TASK INPUT:
******

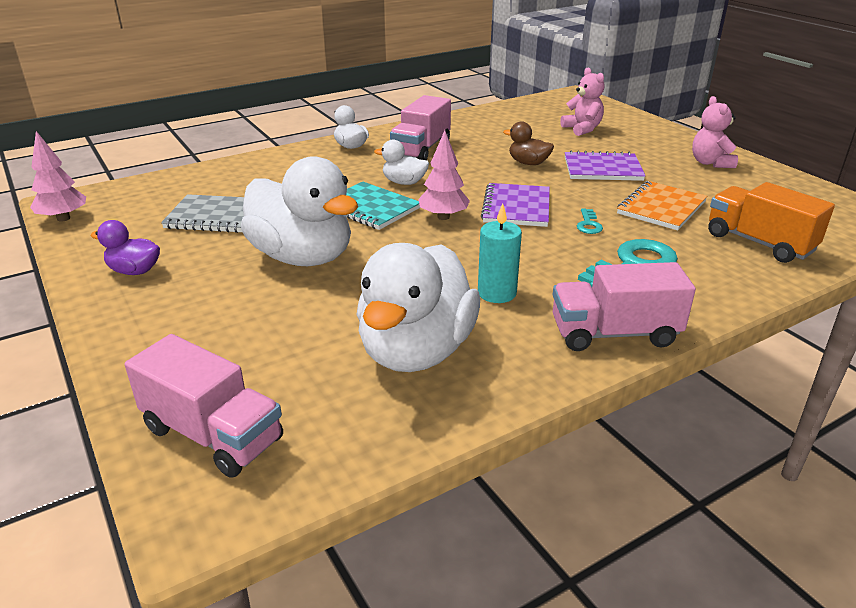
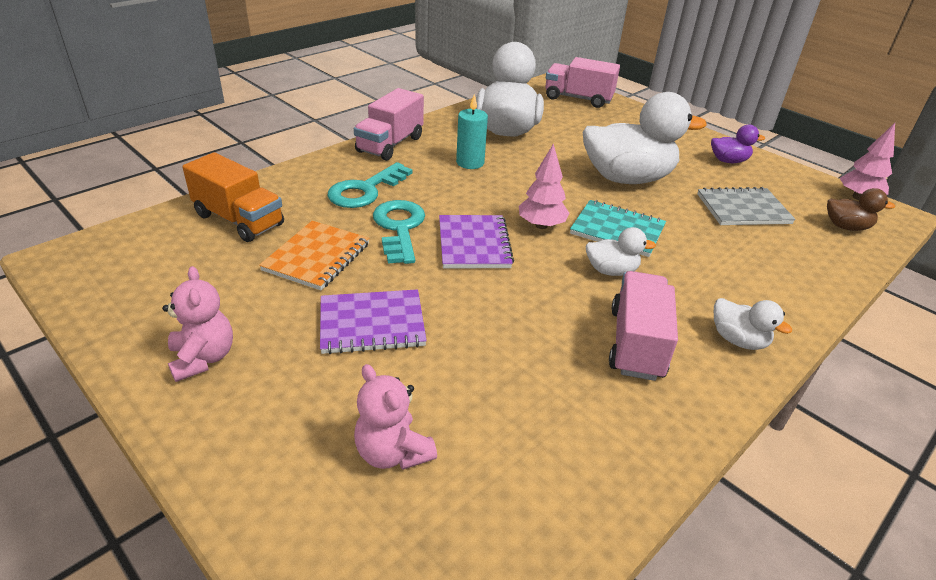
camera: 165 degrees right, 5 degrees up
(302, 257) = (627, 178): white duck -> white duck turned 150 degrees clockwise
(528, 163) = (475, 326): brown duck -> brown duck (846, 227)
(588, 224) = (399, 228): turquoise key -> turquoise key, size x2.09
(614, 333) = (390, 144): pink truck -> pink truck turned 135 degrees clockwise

******

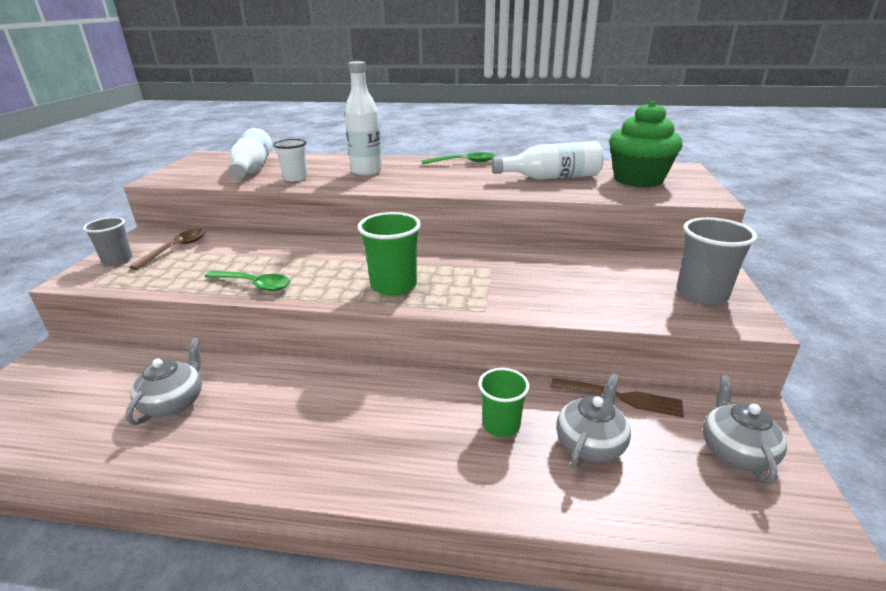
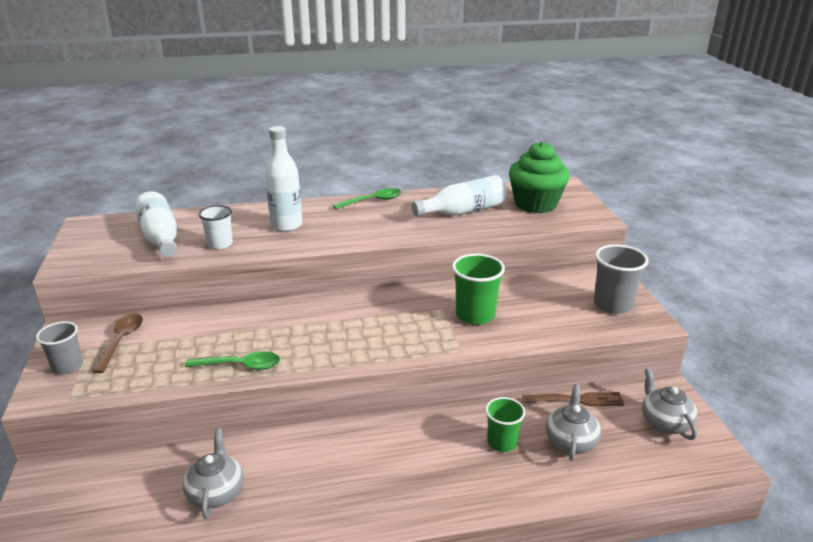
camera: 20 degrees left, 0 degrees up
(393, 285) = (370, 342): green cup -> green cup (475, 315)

******

TASK BRIEF:
In the listing above, find the line with "(588, 224) = (399, 228): turquoise" and the line with "(614, 333) = (390, 144): pink", then print exactly those two lines and every line between them, and nothing more.

RESPONSE:
(588, 224) = (399, 228): turquoise key -> turquoise key, size x2.09
(614, 333) = (390, 144): pink truck -> pink truck turned 135 degrees clockwise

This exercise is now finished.